Task prompt →
Transcribe the entries exactly; images are not part of the copy.

[Dataset records]

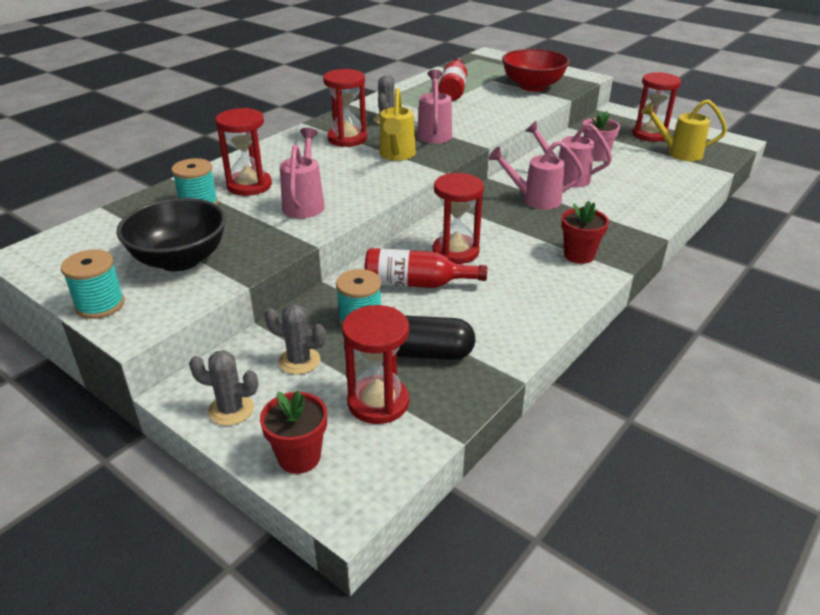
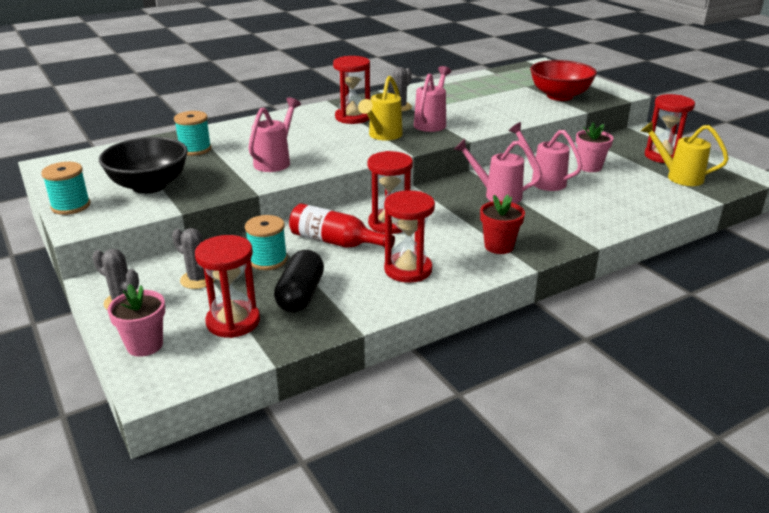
camera: 20 degrees right, 5 degrees down
(249, 185) = (244, 141): red hourglass -> red hourglass (408, 270)
(299, 457) = (145, 345): red flower pot -> pink flower pot
(427, 353) = (300, 295): black capsule -> black capsule turned 75 degrees clockwise
(453, 89) = (481, 90): red bottle -> none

Reply →
camera: 20 degrees right, 5 degrees down
(249, 185) = (244, 141): red hourglass -> red hourglass (408, 270)
(299, 457) = (145, 345): red flower pot -> pink flower pot
(427, 353) = (300, 295): black capsule -> black capsule turned 75 degrees clockwise
(453, 89) = (481, 90): red bottle -> none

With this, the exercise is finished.